- What is needed:
Using the data that follows, give again word for word the lines between the one holding "camera: 60 degrees right, 15 degrees down" and the one holding "(344, 165) = (369, 201): grey", inclusive. Omit the pictures.

(Records from a dataset)
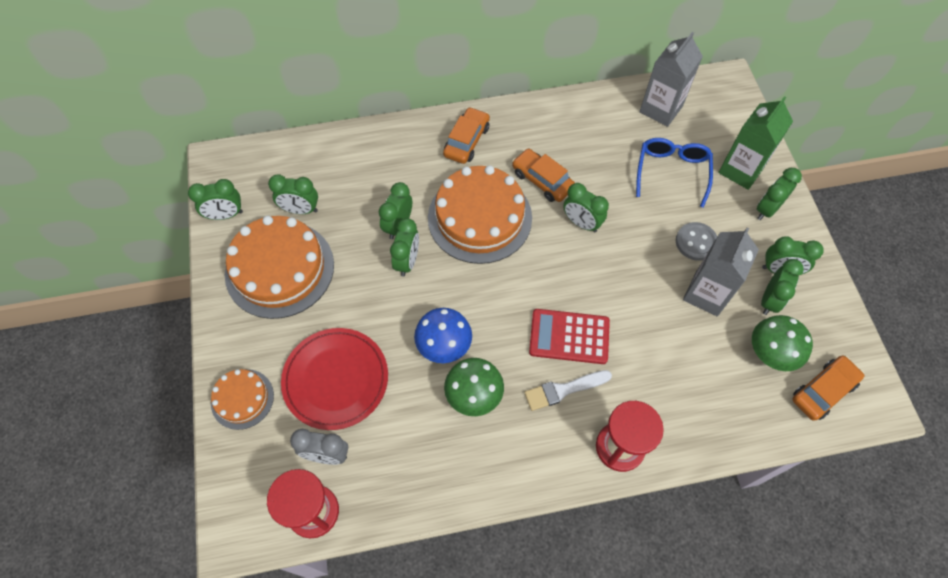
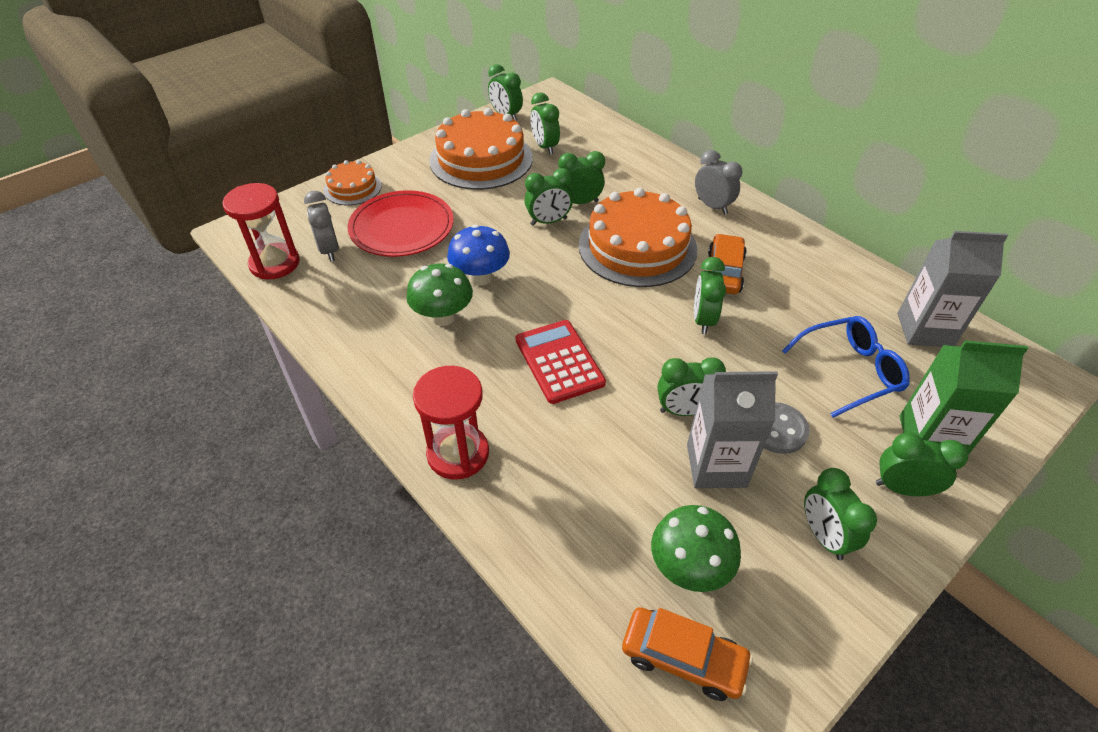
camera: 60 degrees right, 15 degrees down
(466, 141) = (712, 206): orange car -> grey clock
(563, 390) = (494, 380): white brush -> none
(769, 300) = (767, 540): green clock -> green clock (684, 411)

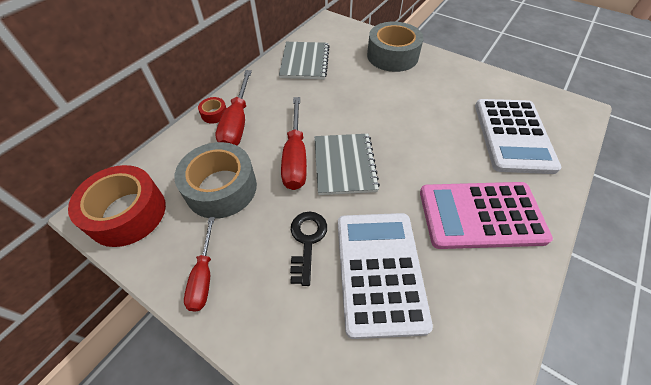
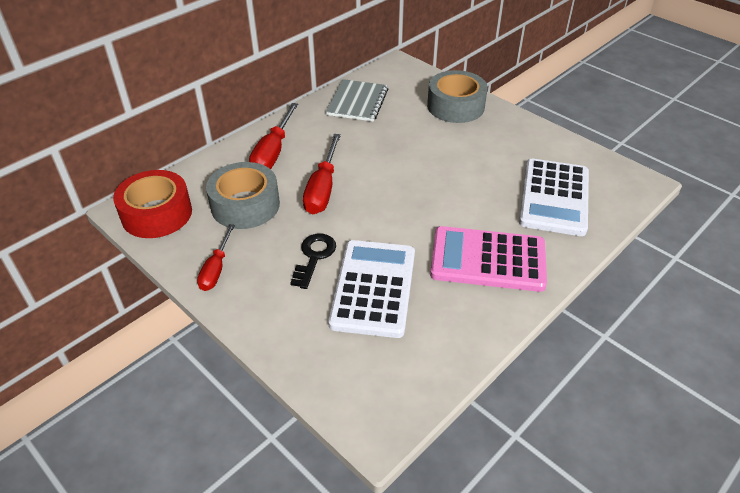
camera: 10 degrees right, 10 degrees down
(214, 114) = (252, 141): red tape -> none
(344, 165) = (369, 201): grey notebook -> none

...

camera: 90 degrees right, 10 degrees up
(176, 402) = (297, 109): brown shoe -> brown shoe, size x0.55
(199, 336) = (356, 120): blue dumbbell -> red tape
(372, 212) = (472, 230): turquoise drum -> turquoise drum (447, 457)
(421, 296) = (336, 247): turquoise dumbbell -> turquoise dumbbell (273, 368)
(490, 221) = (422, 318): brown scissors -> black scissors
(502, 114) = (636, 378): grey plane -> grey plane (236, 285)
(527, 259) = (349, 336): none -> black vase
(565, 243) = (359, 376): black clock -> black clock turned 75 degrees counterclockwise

- Task result:
camera: 60 degrees right, 15 degrees down
(466, 141) = (712, 206): orange car -> grey clock
(563, 390) = (494, 380): white brush -> none
(769, 300) = (767, 540): green clock -> green clock (684, 411)

camera: 10 degrees right, 10 degrees down
(214, 114) = (252, 141): red tape -> none
(344, 165) = (369, 201): grey notebook -> none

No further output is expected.